(Object matching data)
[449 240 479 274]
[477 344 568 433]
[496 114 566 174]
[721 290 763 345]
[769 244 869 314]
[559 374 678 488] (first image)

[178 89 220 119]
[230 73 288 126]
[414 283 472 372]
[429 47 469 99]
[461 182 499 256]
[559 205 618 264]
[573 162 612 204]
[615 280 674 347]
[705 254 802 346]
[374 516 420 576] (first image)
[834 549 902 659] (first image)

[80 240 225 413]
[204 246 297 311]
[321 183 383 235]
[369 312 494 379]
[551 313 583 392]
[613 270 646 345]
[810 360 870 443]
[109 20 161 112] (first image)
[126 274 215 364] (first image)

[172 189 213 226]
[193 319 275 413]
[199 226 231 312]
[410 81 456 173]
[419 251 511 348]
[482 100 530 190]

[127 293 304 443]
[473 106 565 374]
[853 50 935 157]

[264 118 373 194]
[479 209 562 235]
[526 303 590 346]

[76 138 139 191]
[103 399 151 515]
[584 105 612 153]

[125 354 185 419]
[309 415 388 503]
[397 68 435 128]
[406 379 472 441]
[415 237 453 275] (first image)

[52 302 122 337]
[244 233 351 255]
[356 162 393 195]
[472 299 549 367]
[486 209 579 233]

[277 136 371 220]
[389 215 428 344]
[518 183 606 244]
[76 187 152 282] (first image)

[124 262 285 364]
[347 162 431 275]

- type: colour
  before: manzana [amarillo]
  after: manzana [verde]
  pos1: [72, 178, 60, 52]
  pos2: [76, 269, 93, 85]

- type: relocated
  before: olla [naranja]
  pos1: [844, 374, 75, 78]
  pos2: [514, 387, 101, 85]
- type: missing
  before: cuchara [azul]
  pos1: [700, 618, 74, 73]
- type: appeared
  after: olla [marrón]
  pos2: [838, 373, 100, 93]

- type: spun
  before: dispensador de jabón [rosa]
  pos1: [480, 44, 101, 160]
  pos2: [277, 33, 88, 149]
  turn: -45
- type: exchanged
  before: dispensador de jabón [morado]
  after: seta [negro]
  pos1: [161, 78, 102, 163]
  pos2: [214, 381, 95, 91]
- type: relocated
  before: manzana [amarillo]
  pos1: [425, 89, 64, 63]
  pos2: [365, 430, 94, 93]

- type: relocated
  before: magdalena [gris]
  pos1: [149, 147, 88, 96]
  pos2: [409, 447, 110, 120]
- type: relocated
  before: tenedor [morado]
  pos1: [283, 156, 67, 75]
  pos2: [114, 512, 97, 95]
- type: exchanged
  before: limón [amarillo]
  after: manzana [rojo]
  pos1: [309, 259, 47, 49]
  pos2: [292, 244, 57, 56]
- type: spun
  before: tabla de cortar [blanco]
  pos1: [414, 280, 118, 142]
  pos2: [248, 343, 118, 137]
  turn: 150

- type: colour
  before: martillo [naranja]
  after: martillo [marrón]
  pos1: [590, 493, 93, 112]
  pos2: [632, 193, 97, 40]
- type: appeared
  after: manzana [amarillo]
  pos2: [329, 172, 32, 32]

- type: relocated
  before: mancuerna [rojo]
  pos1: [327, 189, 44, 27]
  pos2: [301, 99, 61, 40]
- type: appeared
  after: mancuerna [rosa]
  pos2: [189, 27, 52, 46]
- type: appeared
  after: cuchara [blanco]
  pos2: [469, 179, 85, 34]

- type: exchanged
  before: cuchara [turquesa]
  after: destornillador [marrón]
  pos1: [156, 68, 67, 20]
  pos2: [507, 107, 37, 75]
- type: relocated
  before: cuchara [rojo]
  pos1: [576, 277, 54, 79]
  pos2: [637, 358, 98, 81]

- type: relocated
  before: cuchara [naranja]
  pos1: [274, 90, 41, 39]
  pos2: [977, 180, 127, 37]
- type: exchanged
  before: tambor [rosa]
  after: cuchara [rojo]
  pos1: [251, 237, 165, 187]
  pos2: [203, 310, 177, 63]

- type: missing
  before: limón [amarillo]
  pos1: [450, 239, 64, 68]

*Description of the task:* Exactly the lines from the one with "after: manzana [rojo]" through the final line of the entries are to be returned, both ends included.

*Output below:*
  after: manzana [rojo]
  pos1: [309, 259, 47, 49]
  pos2: [292, 244, 57, 56]
- type: spun
  before: tabla de cortar [blanco]
  pos1: [414, 280, 118, 142]
  pos2: [248, 343, 118, 137]
  turn: 150

- type: colour
  before: martillo [naranja]
  after: martillo [marrón]
  pos1: [590, 493, 93, 112]
  pos2: [632, 193, 97, 40]
- type: appeared
  after: manzana [amarillo]
  pos2: [329, 172, 32, 32]

- type: relocated
  before: mancuerna [rojo]
  pos1: [327, 189, 44, 27]
  pos2: [301, 99, 61, 40]
- type: appeared
  after: mancuerna [rosa]
  pos2: [189, 27, 52, 46]
- type: appeared
  after: cuchara [blanco]
  pos2: [469, 179, 85, 34]

- type: exchanged
  before: cuchara [turquesa]
  after: destornillador [marrón]
  pos1: [156, 68, 67, 20]
  pos2: [507, 107, 37, 75]
- type: relocated
  before: cuchara [rojo]
  pos1: [576, 277, 54, 79]
  pos2: [637, 358, 98, 81]

- type: relocated
  before: cuchara [naranja]
  pos1: [274, 90, 41, 39]
  pos2: [977, 180, 127, 37]
- type: exchanged
  before: tambor [rosa]
  after: cuchara [rojo]
  pos1: [251, 237, 165, 187]
  pos2: [203, 310, 177, 63]

- type: missing
  before: limón [amarillo]
  pos1: [450, 239, 64, 68]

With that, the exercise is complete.